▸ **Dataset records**
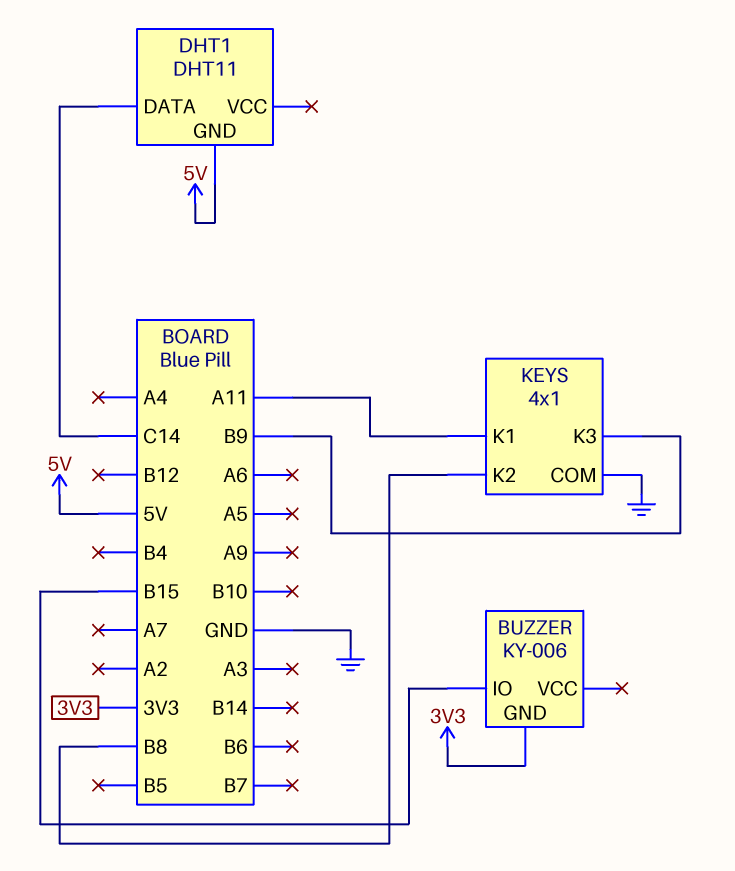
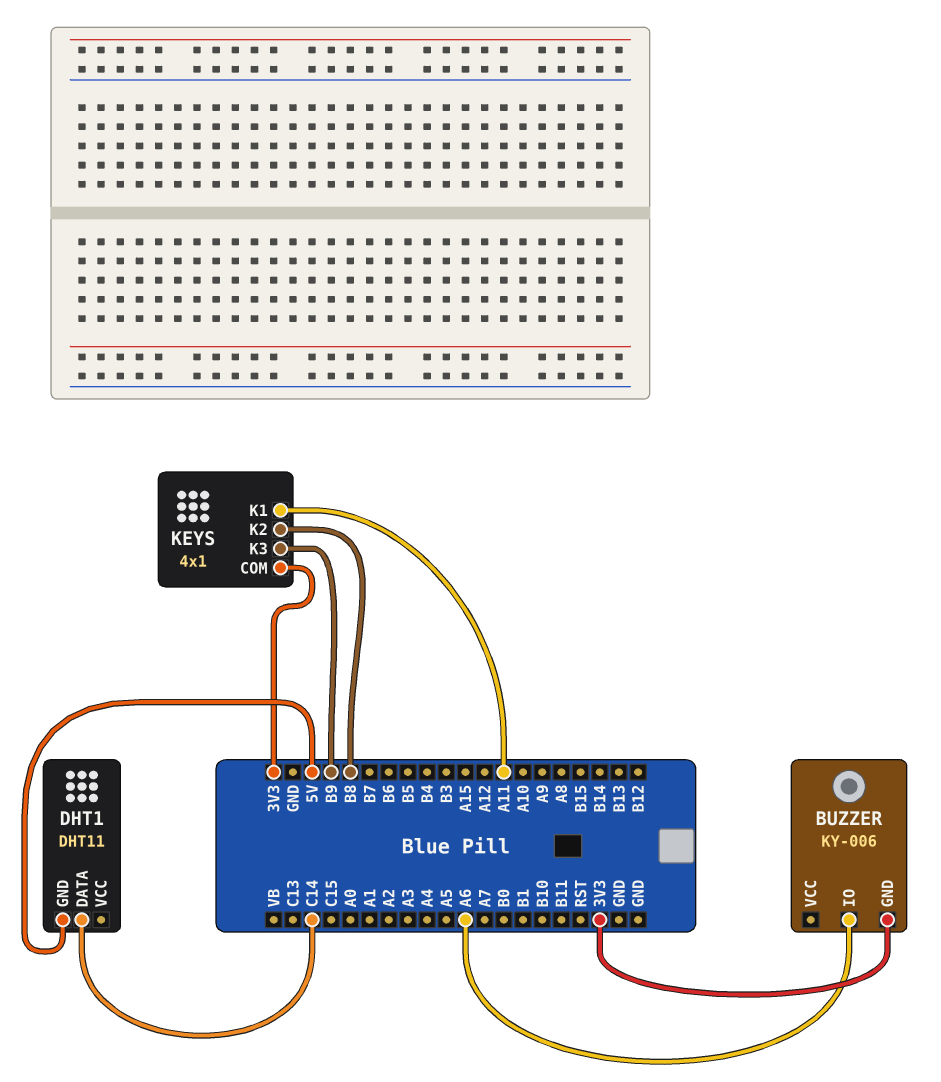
BUZZER pin IO: B15 -> A6
KEYS pin COM: GND -> 3V3

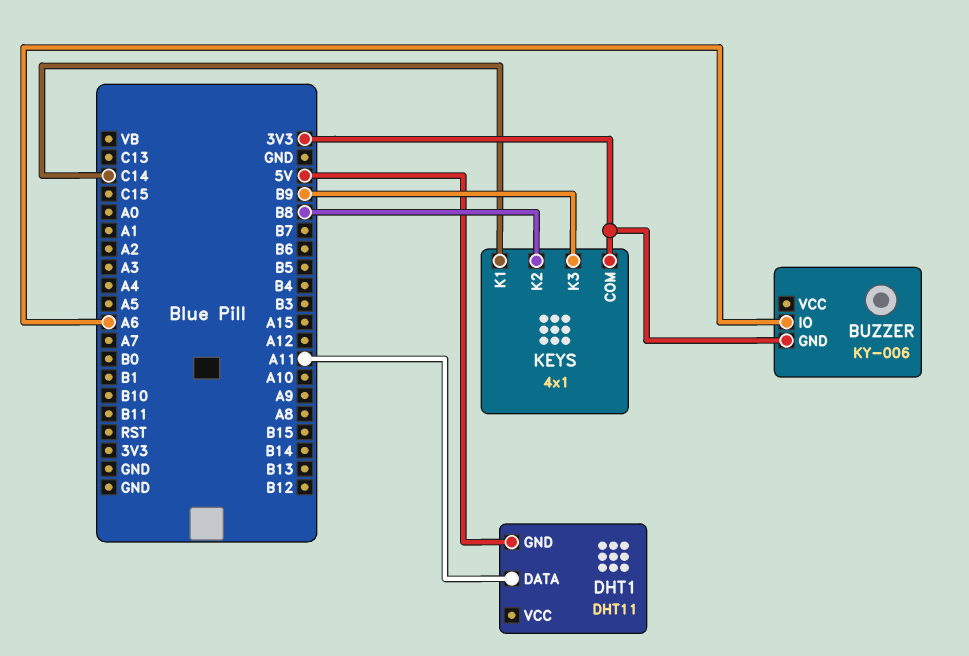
DHT1 pin DATA: C14 -> A11
KEYS pin K1: A11 -> C14

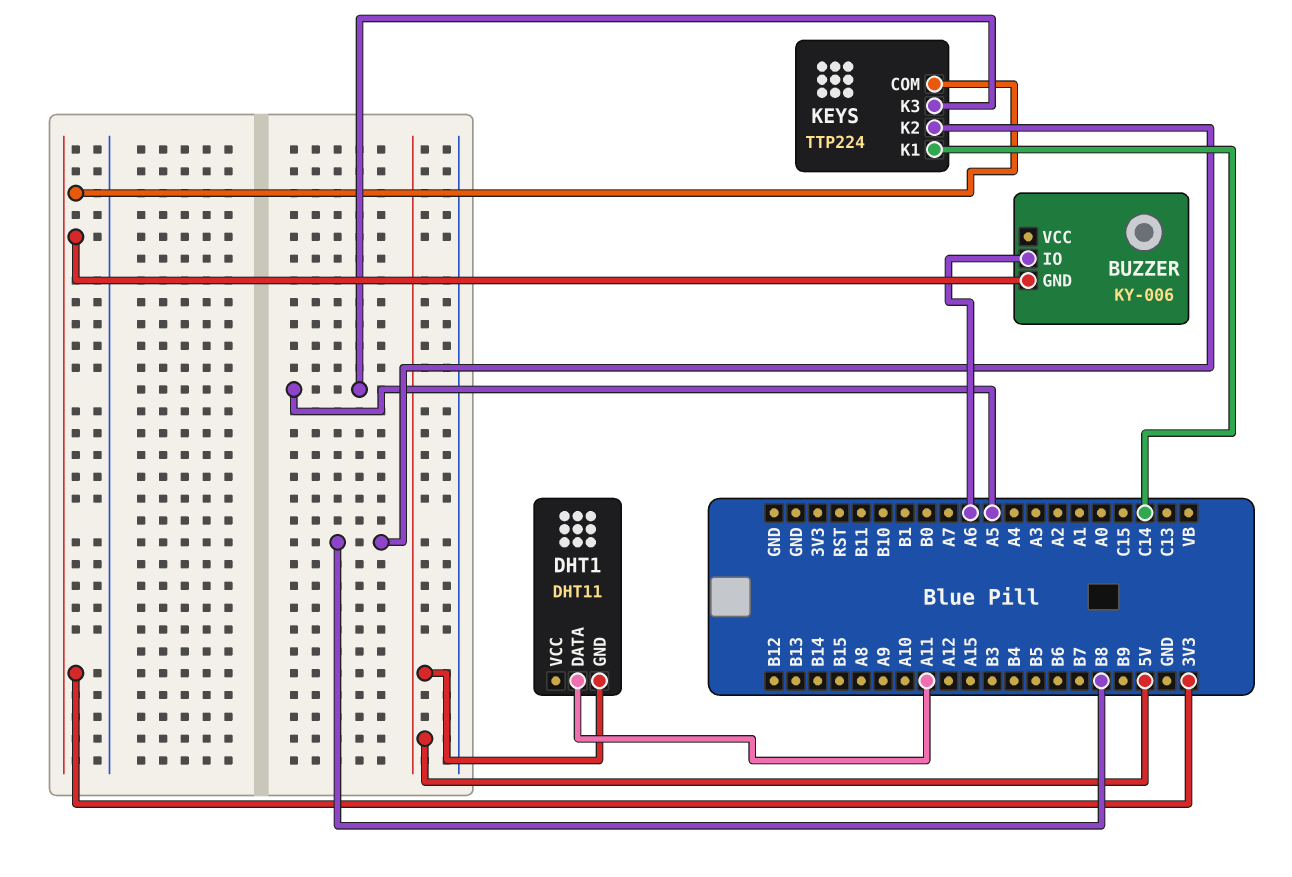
KEYS: 4x1 -> TTP224
KEYS pin K3: B9 -> A5

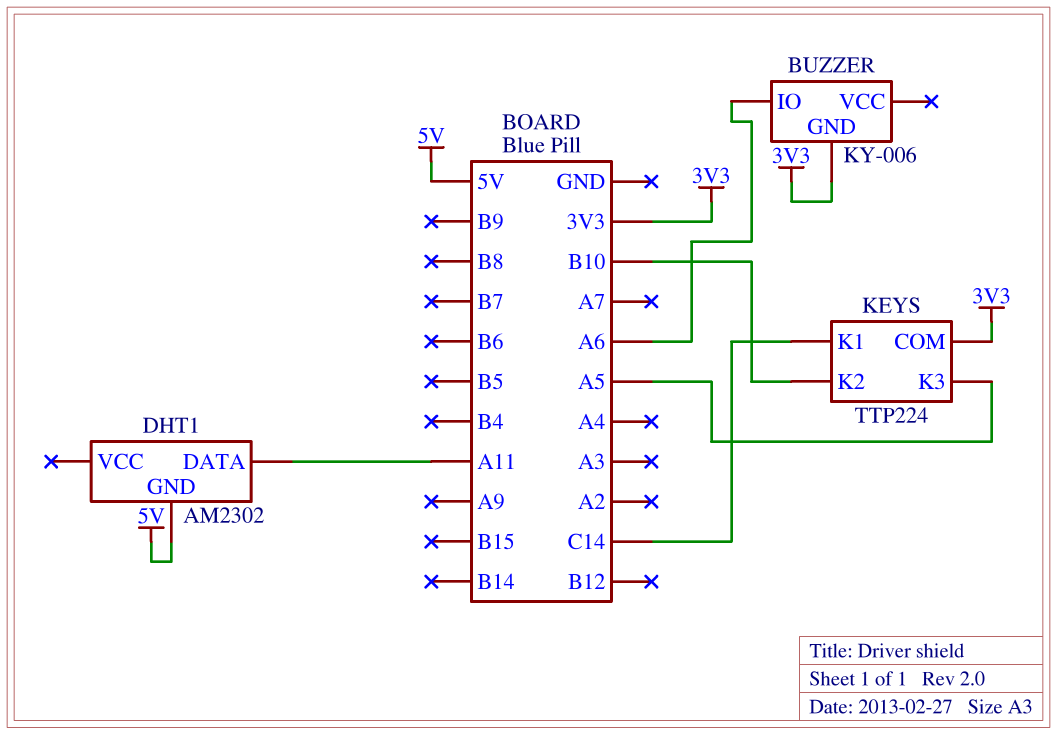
DHT1: DHT11 -> AM2302
KEYS pin K2: B8 -> B10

▸ **INSTRUCTIONS TO FOLLOW**
The required output is an exact copy of the lines from the one with "KEYS pin K1: A11 -> C14" through the final line of the data above, with pictures removed.

▸ **ANSWER FOR THIS EXERCISE**
KEYS pin K1: A11 -> C14

KEYS: 4x1 -> TTP224
KEYS pin K3: B9 -> A5

DHT1: DHT11 -> AM2302
KEYS pin K2: B8 -> B10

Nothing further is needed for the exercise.